INSTRUCTIONS FOR THE TASK ->
Copy out each line below containing "degrees".

INPUT ->
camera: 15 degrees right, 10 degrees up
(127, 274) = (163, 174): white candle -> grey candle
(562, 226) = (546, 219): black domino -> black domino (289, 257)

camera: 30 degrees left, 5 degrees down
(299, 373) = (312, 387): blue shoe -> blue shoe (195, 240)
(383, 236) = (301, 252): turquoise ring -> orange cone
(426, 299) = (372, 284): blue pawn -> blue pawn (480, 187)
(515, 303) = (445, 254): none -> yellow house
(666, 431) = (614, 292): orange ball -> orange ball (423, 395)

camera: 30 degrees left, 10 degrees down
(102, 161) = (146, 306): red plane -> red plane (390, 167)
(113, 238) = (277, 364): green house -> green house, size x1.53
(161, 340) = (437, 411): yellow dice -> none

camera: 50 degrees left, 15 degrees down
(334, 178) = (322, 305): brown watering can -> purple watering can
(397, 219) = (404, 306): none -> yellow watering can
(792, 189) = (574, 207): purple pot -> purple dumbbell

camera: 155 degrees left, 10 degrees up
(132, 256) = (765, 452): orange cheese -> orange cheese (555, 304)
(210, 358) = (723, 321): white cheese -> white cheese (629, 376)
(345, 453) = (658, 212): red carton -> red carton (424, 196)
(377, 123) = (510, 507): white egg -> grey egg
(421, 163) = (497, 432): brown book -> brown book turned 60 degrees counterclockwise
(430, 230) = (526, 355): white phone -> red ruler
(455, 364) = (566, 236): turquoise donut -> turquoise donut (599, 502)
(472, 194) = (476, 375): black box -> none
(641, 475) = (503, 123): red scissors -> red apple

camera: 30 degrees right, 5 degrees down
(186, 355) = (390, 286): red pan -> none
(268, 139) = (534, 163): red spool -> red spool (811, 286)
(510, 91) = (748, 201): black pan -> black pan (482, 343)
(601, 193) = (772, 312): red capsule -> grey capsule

YOUR SOLUTION ->
camera: 15 degrees right, 10 degrees up
camera: 30 degrees left, 5 degrees down
camera: 30 degrees left, 10 degrees down
camera: 50 degrees left, 15 degrees down
camera: 155 degrees left, 10 degrees up
(421, 163) = (497, 432): brown book -> brown book turned 60 degrees counterclockwise
camera: 30 degrees right, 5 degrees down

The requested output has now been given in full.